### Dataset content
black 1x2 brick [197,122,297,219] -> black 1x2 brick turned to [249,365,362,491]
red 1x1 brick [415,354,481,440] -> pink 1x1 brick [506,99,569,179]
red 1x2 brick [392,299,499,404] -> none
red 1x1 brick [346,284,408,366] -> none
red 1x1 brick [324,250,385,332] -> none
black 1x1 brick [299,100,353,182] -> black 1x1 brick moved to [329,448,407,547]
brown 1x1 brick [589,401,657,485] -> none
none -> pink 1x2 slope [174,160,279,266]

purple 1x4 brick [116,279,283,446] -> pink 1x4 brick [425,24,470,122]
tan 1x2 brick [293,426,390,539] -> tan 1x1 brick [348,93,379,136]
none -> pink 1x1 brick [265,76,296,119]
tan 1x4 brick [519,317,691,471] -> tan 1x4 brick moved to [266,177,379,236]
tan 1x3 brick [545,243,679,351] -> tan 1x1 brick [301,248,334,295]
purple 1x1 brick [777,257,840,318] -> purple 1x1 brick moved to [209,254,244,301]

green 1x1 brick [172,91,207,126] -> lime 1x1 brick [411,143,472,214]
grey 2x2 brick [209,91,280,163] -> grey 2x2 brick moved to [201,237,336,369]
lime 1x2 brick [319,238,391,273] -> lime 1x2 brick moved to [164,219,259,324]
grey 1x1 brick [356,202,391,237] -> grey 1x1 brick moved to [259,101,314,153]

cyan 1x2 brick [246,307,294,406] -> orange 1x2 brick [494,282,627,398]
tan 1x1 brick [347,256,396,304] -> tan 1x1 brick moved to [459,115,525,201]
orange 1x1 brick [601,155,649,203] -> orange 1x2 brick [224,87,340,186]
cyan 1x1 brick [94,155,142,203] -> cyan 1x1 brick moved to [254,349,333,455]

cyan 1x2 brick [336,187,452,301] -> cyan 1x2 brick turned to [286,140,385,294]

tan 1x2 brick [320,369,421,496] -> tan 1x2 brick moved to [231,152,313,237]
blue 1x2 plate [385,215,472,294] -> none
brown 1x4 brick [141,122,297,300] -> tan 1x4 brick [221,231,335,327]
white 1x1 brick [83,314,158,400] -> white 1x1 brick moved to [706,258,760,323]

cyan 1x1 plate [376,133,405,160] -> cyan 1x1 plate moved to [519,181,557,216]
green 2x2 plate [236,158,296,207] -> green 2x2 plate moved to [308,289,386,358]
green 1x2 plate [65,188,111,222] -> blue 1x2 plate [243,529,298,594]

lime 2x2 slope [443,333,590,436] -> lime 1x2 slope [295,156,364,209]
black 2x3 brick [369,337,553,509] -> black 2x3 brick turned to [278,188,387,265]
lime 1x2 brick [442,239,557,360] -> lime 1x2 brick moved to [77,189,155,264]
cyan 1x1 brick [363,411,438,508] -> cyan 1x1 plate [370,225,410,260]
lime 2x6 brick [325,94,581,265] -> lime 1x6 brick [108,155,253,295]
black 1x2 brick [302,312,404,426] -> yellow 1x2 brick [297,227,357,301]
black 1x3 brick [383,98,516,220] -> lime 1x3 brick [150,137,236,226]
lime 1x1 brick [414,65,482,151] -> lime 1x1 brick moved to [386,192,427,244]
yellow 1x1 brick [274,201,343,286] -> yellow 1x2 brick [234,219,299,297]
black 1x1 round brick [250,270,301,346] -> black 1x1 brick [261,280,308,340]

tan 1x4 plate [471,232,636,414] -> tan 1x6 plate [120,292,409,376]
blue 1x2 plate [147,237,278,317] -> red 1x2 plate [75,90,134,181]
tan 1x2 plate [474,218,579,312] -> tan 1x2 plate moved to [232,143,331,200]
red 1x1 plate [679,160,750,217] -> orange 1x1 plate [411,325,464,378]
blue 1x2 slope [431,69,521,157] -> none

### Prompt
The lines above from the one containing "white 1x1 brick [83,314,158,400]" through the one containing "lime 2x2 slope" are to be set down exactly, and no others.

### Task response
white 1x1 brick [83,314,158,400] -> white 1x1 brick moved to [706,258,760,323]

cyan 1x1 plate [376,133,405,160] -> cyan 1x1 plate moved to [519,181,557,216]
green 2x2 plate [236,158,296,207] -> green 2x2 plate moved to [308,289,386,358]
green 1x2 plate [65,188,111,222] -> blue 1x2 plate [243,529,298,594]

lime 2x2 slope [443,333,590,436] -> lime 1x2 slope [295,156,364,209]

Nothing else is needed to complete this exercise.